Assignment = Both the line below containing "camera: 25 degrees right, 5 degrees down" and the line containing "(467, 305) = (366, 221): purple", along with every line between them, should be repeated exactly; no other line belongs in the answer.

[Opening Data records section]

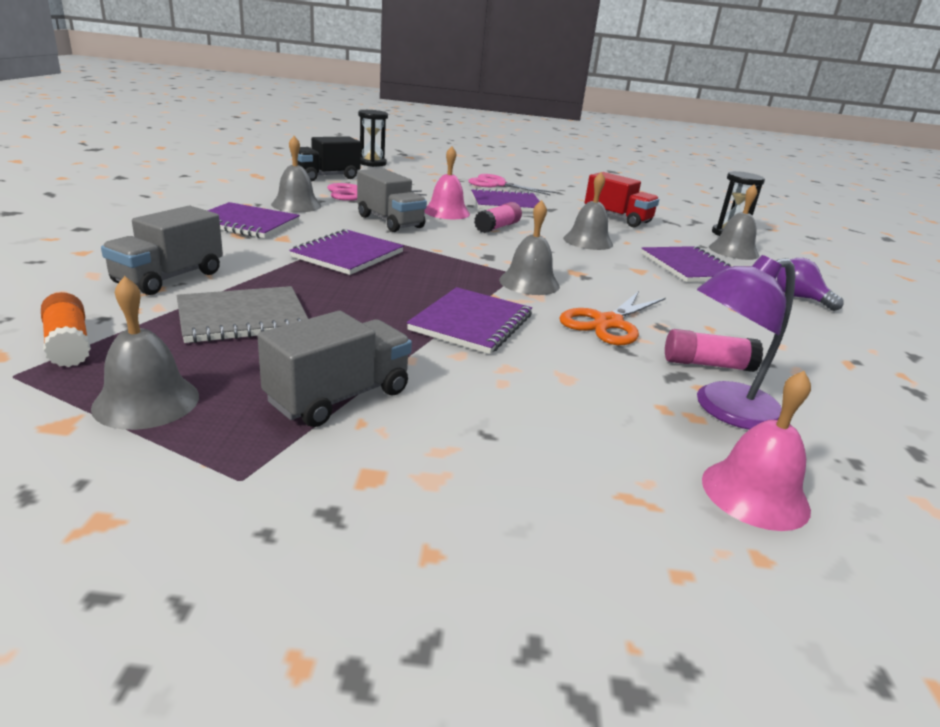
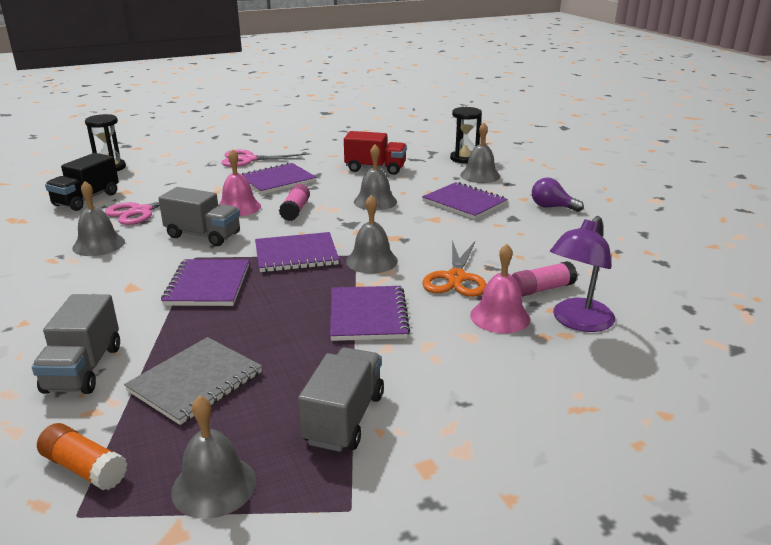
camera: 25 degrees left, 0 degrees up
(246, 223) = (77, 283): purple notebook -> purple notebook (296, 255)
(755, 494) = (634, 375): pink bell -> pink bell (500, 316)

[Closing Data records section]
[Opening Data records section]

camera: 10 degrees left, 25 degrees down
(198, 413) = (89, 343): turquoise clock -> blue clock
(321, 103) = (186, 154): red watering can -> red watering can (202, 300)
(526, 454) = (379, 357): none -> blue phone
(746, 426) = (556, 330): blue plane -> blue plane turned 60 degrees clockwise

[Closing Data records section]
[Opening Data records section]

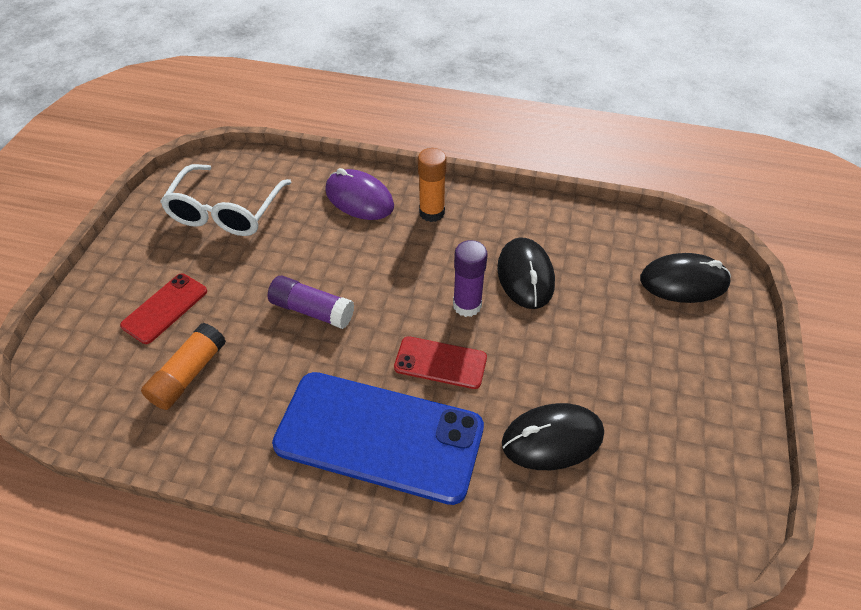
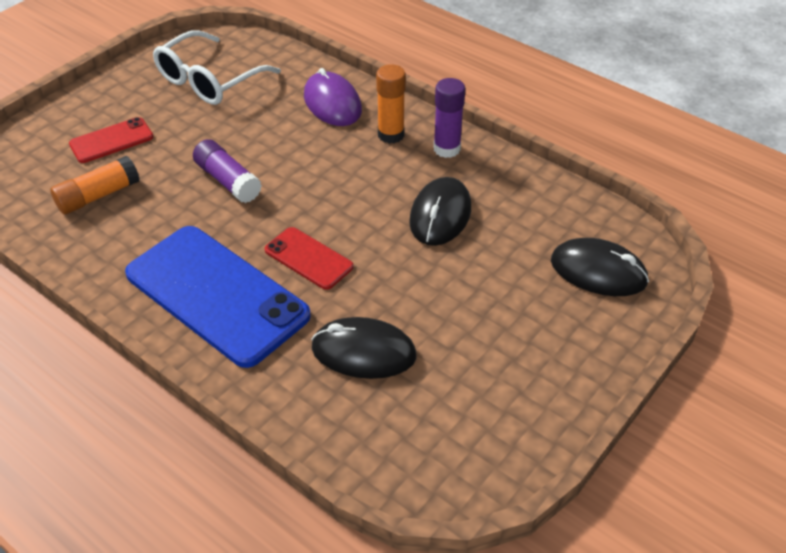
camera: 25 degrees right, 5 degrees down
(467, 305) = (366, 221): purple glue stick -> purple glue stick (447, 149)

[Closing Data records section]

Task answer =
camera: 25 degrees right, 5 degrees down
(467, 305) = (366, 221): purple glue stick -> purple glue stick (447, 149)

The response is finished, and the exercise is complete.